• [WHAT TO WORK ON] Reproduce the listing below line for line, keeping every name, time, arrow and word unchanged.
Start of RECORDS SHOWN
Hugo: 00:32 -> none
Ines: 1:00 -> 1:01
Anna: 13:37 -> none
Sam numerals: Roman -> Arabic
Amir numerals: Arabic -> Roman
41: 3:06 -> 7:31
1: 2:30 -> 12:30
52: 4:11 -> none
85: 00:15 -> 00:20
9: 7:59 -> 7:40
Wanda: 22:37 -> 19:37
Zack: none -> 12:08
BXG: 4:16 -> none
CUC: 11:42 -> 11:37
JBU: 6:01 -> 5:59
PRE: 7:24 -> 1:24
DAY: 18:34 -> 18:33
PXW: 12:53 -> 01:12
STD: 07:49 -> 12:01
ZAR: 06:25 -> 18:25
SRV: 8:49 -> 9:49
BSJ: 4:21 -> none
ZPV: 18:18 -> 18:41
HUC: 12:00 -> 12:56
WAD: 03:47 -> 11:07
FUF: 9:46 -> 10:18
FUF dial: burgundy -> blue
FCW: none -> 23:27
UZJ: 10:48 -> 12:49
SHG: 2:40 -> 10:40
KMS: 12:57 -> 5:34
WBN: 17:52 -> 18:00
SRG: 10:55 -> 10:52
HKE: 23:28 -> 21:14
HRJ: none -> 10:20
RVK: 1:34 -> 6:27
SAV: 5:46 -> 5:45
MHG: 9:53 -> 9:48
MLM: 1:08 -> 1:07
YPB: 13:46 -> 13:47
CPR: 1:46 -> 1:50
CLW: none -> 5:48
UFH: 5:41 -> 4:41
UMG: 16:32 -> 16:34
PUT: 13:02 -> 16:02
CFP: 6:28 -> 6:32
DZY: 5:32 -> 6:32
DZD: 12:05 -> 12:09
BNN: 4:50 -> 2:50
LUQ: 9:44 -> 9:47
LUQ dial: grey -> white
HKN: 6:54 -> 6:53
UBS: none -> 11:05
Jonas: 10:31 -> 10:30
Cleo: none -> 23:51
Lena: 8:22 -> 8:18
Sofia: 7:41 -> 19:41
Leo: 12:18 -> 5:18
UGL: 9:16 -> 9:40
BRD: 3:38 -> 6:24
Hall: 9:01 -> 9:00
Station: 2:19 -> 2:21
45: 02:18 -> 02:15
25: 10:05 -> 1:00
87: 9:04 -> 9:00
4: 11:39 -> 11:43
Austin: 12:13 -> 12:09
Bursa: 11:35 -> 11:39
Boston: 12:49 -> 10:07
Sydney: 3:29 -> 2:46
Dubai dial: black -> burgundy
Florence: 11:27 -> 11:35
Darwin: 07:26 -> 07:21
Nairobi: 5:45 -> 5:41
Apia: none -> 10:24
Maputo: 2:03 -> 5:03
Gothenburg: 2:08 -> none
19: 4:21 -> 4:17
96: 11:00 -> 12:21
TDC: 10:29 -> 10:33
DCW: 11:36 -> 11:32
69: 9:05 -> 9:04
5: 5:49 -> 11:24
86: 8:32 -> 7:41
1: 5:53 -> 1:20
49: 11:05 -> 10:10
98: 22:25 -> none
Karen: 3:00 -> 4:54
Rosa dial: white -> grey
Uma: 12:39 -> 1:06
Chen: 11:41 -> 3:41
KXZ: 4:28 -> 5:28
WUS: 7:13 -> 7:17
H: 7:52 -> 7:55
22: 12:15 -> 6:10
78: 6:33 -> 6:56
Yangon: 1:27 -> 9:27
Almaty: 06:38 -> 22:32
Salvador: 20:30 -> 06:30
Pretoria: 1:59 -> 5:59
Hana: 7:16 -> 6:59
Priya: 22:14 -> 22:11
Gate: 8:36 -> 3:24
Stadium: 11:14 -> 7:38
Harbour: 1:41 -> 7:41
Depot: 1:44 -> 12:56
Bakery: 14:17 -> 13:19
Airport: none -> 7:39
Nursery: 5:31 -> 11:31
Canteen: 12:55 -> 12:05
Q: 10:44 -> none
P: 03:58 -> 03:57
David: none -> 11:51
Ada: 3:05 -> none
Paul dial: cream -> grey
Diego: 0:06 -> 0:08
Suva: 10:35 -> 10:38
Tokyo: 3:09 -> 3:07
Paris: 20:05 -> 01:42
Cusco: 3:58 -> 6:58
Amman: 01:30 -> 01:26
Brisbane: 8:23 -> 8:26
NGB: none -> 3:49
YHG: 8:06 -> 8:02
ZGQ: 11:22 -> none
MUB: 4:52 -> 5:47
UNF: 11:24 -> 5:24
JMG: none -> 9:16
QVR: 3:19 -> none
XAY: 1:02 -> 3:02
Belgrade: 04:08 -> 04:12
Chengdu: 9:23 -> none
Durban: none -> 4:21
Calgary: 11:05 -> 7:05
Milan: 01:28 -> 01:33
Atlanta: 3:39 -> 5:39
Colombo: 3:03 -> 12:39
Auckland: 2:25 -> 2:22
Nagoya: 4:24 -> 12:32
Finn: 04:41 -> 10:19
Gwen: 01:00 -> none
End of RECORDS SHOWN
• [FINISHED ANSWER]
Hugo: 00:32 -> none
Ines: 1:00 -> 1:01
Anna: 13:37 -> none
Sam numerals: Roman -> Arabic
Amir numerals: Arabic -> Roman
41: 3:06 -> 7:31
1: 2:30 -> 12:30
52: 4:11 -> none
85: 00:15 -> 00:20
9: 7:59 -> 7:40
Wanda: 22:37 -> 19:37
Zack: none -> 12:08
BXG: 4:16 -> none
CUC: 11:42 -> 11:37
JBU: 6:01 -> 5:59
PRE: 7:24 -> 1:24
DAY: 18:34 -> 18:33
PXW: 12:53 -> 01:12
STD: 07:49 -> 12:01
ZAR: 06:25 -> 18:25
SRV: 8:49 -> 9:49
BSJ: 4:21 -> none
ZPV: 18:18 -> 18:41
HUC: 12:00 -> 12:56
WAD: 03:47 -> 11:07
FUF: 9:46 -> 10:18
FUF dial: burgundy -> blue
FCW: none -> 23:27
UZJ: 10:48 -> 12:49
SHG: 2:40 -> 10:40
KMS: 12:57 -> 5:34
WBN: 17:52 -> 18:00
SRG: 10:55 -> 10:52
HKE: 23:28 -> 21:14
HRJ: none -> 10:20
RVK: 1:34 -> 6:27
SAV: 5:46 -> 5:45
MHG: 9:53 -> 9:48
MLM: 1:08 -> 1:07
YPB: 13:46 -> 13:47
CPR: 1:46 -> 1:50
CLW: none -> 5:48
UFH: 5:41 -> 4:41
UMG: 16:32 -> 16:34
PUT: 13:02 -> 16:02
CFP: 6:28 -> 6:32
DZY: 5:32 -> 6:32
DZD: 12:05 -> 12:09
BNN: 4:50 -> 2:50
LUQ: 9:44 -> 9:47
LUQ dial: grey -> white
HKN: 6:54 -> 6:53
UBS: none -> 11:05
Jonas: 10:31 -> 10:30
Cleo: none -> 23:51
Lena: 8:22 -> 8:18
Sofia: 7:41 -> 19:41
Leo: 12:18 -> 5:18
UGL: 9:16 -> 9:40
BRD: 3:38 -> 6:24
Hall: 9:01 -> 9:00
Station: 2:19 -> 2:21
45: 02:18 -> 02:15
25: 10:05 -> 1:00
87: 9:04 -> 9:00
4: 11:39 -> 11:43
Austin: 12:13 -> 12:09
Bursa: 11:35 -> 11:39
Boston: 12:49 -> 10:07
Sydney: 3:29 -> 2:46
Dubai dial: black -> burgundy
Florence: 11:27 -> 11:35
Darwin: 07:26 -> 07:21
Nairobi: 5:45 -> 5:41
Apia: none -> 10:24
Maputo: 2:03 -> 5:03
Gothenburg: 2:08 -> none
19: 4:21 -> 4:17
96: 11:00 -> 12:21
TDC: 10:29 -> 10:33
DCW: 11:36 -> 11:32
69: 9:05 -> 9:04
5: 5:49 -> 11:24
86: 8:32 -> 7:41
1: 5:53 -> 1:20
49: 11:05 -> 10:10
98: 22:25 -> none
Karen: 3:00 -> 4:54
Rosa dial: white -> grey
Uma: 12:39 -> 1:06
Chen: 11:41 -> 3:41
KXZ: 4:28 -> 5:28
WUS: 7:13 -> 7:17
H: 7:52 -> 7:55
22: 12:15 -> 6:10
78: 6:33 -> 6:56
Yangon: 1:27 -> 9:27
Almaty: 06:38 -> 22:32
Salvador: 20:30 -> 06:30
Pretoria: 1:59 -> 5:59
Hana: 7:16 -> 6:59
Priya: 22:14 -> 22:11
Gate: 8:36 -> 3:24
Stadium: 11:14 -> 7:38
Harbour: 1:41 -> 7:41
Depot: 1:44 -> 12:56
Bakery: 14:17 -> 13:19
Airport: none -> 7:39
Nursery: 5:31 -> 11:31
Canteen: 12:55 -> 12:05
Q: 10:44 -> none
P: 03:58 -> 03:57
David: none -> 11:51
Ada: 3:05 -> none
Paul dial: cream -> grey
Diego: 0:06 -> 0:08
Suva: 10:35 -> 10:38
Tokyo: 3:09 -> 3:07
Paris: 20:05 -> 01:42
Cusco: 3:58 -> 6:58
Amman: 01:30 -> 01:26
Brisbane: 8:23 -> 8:26
NGB: none -> 3:49
YHG: 8:06 -> 8:02
ZGQ: 11:22 -> none
MUB: 4:52 -> 5:47
UNF: 11:24 -> 5:24
JMG: none -> 9:16
QVR: 3:19 -> none
XAY: 1:02 -> 3:02
Belgrade: 04:08 -> 04:12
Chengdu: 9:23 -> none
Durban: none -> 4:21
Calgary: 11:05 -> 7:05
Milan: 01:28 -> 01:33
Atlanta: 3:39 -> 5:39
Colombo: 3:03 -> 12:39
Auckland: 2:25 -> 2:22
Nagoya: 4:24 -> 12:32
Finn: 04:41 -> 10:19
Gwen: 01:00 -> none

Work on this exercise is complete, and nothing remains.